[Records drawn from a dataset]
:::::

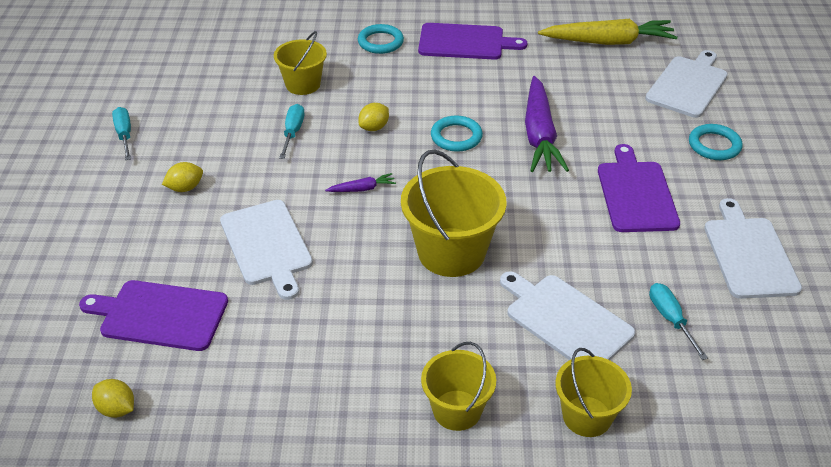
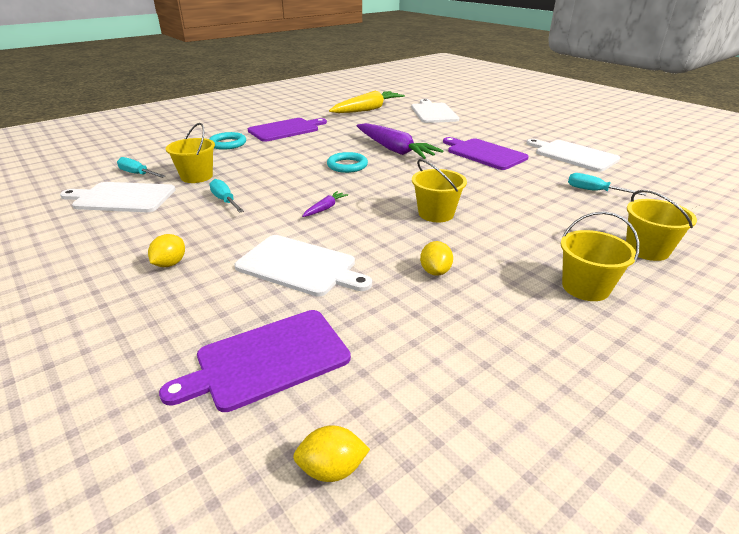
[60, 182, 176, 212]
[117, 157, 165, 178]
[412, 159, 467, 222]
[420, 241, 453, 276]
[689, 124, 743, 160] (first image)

:::::

**Problem statement**
The copy should match the records above exactly, except that pictures are dropped.

**Written answer**
[60, 182, 176, 212]
[117, 157, 165, 178]
[412, 159, 467, 222]
[420, 241, 453, 276]
[689, 124, 743, 160] (first image)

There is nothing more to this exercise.